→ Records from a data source
***
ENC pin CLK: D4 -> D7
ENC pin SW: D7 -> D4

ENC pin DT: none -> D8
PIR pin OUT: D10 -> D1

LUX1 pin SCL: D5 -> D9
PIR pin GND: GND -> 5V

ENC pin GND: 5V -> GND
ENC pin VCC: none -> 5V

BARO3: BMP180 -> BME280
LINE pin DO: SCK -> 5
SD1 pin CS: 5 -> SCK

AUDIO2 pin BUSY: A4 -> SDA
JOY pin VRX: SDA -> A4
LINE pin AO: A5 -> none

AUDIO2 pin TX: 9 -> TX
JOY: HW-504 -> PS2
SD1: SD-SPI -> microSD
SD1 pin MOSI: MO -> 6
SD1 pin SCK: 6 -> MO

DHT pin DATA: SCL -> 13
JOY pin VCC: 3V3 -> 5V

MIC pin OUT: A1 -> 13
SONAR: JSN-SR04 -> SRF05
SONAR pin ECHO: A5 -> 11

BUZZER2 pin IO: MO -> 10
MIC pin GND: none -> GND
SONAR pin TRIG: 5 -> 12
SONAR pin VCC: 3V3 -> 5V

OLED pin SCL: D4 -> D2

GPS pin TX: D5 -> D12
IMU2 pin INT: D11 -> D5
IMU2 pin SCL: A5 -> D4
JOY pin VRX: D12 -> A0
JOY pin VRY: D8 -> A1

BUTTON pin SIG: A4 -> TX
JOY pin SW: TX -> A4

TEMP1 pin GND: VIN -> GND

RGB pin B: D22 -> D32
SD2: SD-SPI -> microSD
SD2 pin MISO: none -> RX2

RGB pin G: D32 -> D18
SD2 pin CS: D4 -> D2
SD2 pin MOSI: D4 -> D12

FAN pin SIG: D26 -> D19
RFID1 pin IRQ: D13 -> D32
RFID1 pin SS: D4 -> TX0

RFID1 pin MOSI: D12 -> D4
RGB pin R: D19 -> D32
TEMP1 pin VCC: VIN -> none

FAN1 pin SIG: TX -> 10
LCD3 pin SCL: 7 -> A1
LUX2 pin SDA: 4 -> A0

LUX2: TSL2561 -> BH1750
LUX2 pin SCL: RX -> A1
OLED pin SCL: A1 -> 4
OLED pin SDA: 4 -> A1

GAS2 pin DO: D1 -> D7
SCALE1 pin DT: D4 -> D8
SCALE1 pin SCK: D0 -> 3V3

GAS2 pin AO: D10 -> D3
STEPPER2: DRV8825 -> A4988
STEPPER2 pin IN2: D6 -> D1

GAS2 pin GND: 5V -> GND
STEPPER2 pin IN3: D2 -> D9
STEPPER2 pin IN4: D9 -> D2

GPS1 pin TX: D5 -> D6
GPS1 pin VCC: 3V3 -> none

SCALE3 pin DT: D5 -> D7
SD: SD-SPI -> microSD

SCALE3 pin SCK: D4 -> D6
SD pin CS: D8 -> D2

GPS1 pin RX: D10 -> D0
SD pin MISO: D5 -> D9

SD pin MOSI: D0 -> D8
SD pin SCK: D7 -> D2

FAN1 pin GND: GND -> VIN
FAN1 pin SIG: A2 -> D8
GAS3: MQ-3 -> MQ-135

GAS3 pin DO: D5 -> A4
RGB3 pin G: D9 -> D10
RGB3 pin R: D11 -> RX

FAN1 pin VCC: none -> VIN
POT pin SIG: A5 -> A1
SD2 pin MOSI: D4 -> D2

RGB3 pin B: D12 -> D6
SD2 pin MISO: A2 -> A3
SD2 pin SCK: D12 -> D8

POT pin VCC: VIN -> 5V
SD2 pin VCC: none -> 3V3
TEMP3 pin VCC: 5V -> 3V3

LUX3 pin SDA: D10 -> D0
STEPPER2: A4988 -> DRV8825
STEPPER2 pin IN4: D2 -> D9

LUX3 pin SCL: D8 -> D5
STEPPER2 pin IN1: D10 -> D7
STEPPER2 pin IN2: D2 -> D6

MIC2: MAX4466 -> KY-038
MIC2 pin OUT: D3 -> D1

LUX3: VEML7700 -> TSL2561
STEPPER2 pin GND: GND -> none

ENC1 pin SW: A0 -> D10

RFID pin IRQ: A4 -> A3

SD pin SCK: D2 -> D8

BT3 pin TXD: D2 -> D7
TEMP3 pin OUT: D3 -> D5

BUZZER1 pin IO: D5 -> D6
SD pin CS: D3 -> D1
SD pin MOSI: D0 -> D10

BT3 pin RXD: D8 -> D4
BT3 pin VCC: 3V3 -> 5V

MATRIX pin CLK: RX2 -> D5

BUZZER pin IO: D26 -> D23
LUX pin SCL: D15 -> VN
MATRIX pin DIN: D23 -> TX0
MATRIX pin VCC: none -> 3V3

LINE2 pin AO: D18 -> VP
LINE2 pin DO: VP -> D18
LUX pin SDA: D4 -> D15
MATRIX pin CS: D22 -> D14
***
→ WORK REQUEST
Copy out every entry exactly.

→ TASK OUTPUT
ENC pin CLK: D4 -> D7
ENC pin SW: D7 -> D4

ENC pin DT: none -> D8
PIR pin OUT: D10 -> D1

LUX1 pin SCL: D5 -> D9
PIR pin GND: GND -> 5V

ENC pin GND: 5V -> GND
ENC pin VCC: none -> 5V

BARO3: BMP180 -> BME280
LINE pin DO: SCK -> 5
SD1 pin CS: 5 -> SCK

AUDIO2 pin BUSY: A4 -> SDA
JOY pin VRX: SDA -> A4
LINE pin AO: A5 -> none

AUDIO2 pin TX: 9 -> TX
JOY: HW-504 -> PS2
SD1: SD-SPI -> microSD
SD1 pin MOSI: MO -> 6
SD1 pin SCK: 6 -> MO

DHT pin DATA: SCL -> 13
JOY pin VCC: 3V3 -> 5V

MIC pin OUT: A1 -> 13
SONAR: JSN-SR04 -> SRF05
SONAR pin ECHO: A5 -> 11

BUZZER2 pin IO: MO -> 10
MIC pin GND: none -> GND
SONAR pin TRIG: 5 -> 12
SONAR pin VCC: 3V3 -> 5V

OLED pin SCL: D4 -> D2

GPS pin TX: D5 -> D12
IMU2 pin INT: D11 -> D5
IMU2 pin SCL: A5 -> D4
JOY pin VRX: D12 -> A0
JOY pin VRY: D8 -> A1

BUTTON pin SIG: A4 -> TX
JOY pin SW: TX -> A4

TEMP1 pin GND: VIN -> GND

RGB pin B: D22 -> D32
SD2: SD-SPI -> microSD
SD2 pin MISO: none -> RX2

RGB pin G: D32 -> D18
SD2 pin CS: D4 -> D2
SD2 pin MOSI: D4 -> D12

FAN pin SIG: D26 -> D19
RFID1 pin IRQ: D13 -> D32
RFID1 pin SS: D4 -> TX0

RFID1 pin MOSI: D12 -> D4
RGB pin R: D19 -> D32
TEMP1 pin VCC: VIN -> none

FAN1 pin SIG: TX -> 10
LCD3 pin SCL: 7 -> A1
LUX2 pin SDA: 4 -> A0

LUX2: TSL2561 -> BH1750
LUX2 pin SCL: RX -> A1
OLED pin SCL: A1 -> 4
OLED pin SDA: 4 -> A1

GAS2 pin DO: D1 -> D7
SCALE1 pin DT: D4 -> D8
SCALE1 pin SCK: D0 -> 3V3

GAS2 pin AO: D10 -> D3
STEPPER2: DRV8825 -> A4988
STEPPER2 pin IN2: D6 -> D1

GAS2 pin GND: 5V -> GND
STEPPER2 pin IN3: D2 -> D9
STEPPER2 pin IN4: D9 -> D2

GPS1 pin TX: D5 -> D6
GPS1 pin VCC: 3V3 -> none

SCALE3 pin DT: D5 -> D7
SD: SD-SPI -> microSD

SCALE3 pin SCK: D4 -> D6
SD pin CS: D8 -> D2

GPS1 pin RX: D10 -> D0
SD pin MISO: D5 -> D9

SD pin MOSI: D0 -> D8
SD pin SCK: D7 -> D2

FAN1 pin GND: GND -> VIN
FAN1 pin SIG: A2 -> D8
GAS3: MQ-3 -> MQ-135

GAS3 pin DO: D5 -> A4
RGB3 pin G: D9 -> D10
RGB3 pin R: D11 -> RX

FAN1 pin VCC: none -> VIN
POT pin SIG: A5 -> A1
SD2 pin MOSI: D4 -> D2

RGB3 pin B: D12 -> D6
SD2 pin MISO: A2 -> A3
SD2 pin SCK: D12 -> D8

POT pin VCC: VIN -> 5V
SD2 pin VCC: none -> 3V3
TEMP3 pin VCC: 5V -> 3V3

LUX3 pin SDA: D10 -> D0
STEPPER2: A4988 -> DRV8825
STEPPER2 pin IN4: D2 -> D9

LUX3 pin SCL: D8 -> D5
STEPPER2 pin IN1: D10 -> D7
STEPPER2 pin IN2: D2 -> D6

MIC2: MAX4466 -> KY-038
MIC2 pin OUT: D3 -> D1

LUX3: VEML7700 -> TSL2561
STEPPER2 pin GND: GND -> none

ENC1 pin SW: A0 -> D10

RFID pin IRQ: A4 -> A3

SD pin SCK: D2 -> D8

BT3 pin TXD: D2 -> D7
TEMP3 pin OUT: D3 -> D5

BUZZER1 pin IO: D5 -> D6
SD pin CS: D3 -> D1
SD pin MOSI: D0 -> D10

BT3 pin RXD: D8 -> D4
BT3 pin VCC: 3V3 -> 5V

MATRIX pin CLK: RX2 -> D5

BUZZER pin IO: D26 -> D23
LUX pin SCL: D15 -> VN
MATRIX pin DIN: D23 -> TX0
MATRIX pin VCC: none -> 3V3

LINE2 pin AO: D18 -> VP
LINE2 pin DO: VP -> D18
LUX pin SDA: D4 -> D15
MATRIX pin CS: D22 -> D14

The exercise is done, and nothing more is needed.